# GIVEN INFORMATION:
◇ ◇ ◇ ◇
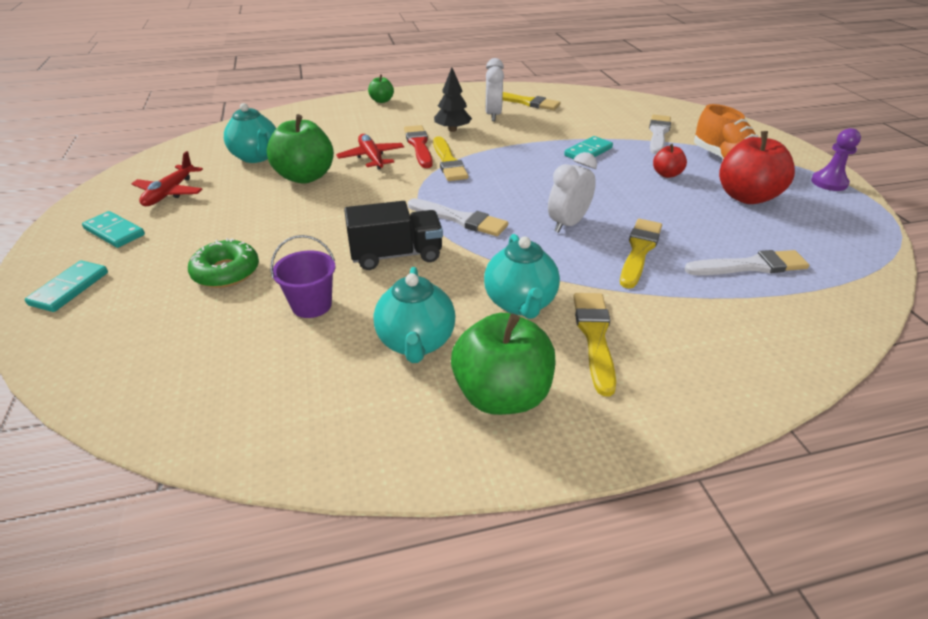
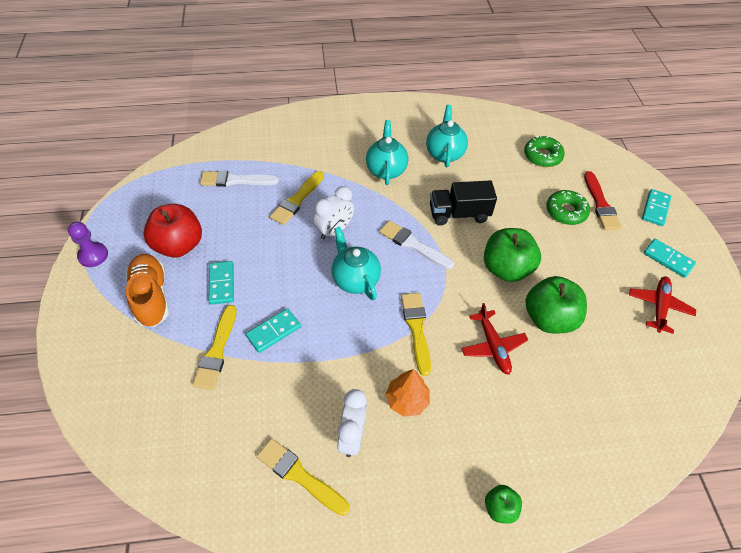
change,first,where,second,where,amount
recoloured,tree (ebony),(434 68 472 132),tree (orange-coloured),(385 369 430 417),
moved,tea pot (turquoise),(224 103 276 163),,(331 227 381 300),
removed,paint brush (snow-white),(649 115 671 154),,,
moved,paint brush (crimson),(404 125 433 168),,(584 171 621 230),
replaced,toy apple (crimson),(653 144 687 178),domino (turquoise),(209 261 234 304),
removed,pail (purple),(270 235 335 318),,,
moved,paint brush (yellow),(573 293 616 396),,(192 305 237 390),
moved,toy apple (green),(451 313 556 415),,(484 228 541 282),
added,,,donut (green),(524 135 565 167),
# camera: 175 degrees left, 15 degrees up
◇ ◇ ◇ ◇
# TASK:
None of the pictures should be reproduced; all other material above must be set down exactly.

# YOUR SOLUTION:
change,first,where,second,where,amount
recoloured,tree (ebony),(434 68 472 132),tree (orange-coloured),(385 369 430 417),
moved,tea pot (turquoise),(224 103 276 163),,(331 227 381 300),
removed,paint brush (snow-white),(649 115 671 154),,,
moved,paint brush (crimson),(404 125 433 168),,(584 171 621 230),
replaced,toy apple (crimson),(653 144 687 178),domino (turquoise),(209 261 234 304),
removed,pail (purple),(270 235 335 318),,,
moved,paint brush (yellow),(573 293 616 396),,(192 305 237 390),
moved,toy apple (green),(451 313 556 415),,(484 228 541 282),
added,,,donut (green),(524 135 565 167),
# camera: 175 degrees left, 15 degrees up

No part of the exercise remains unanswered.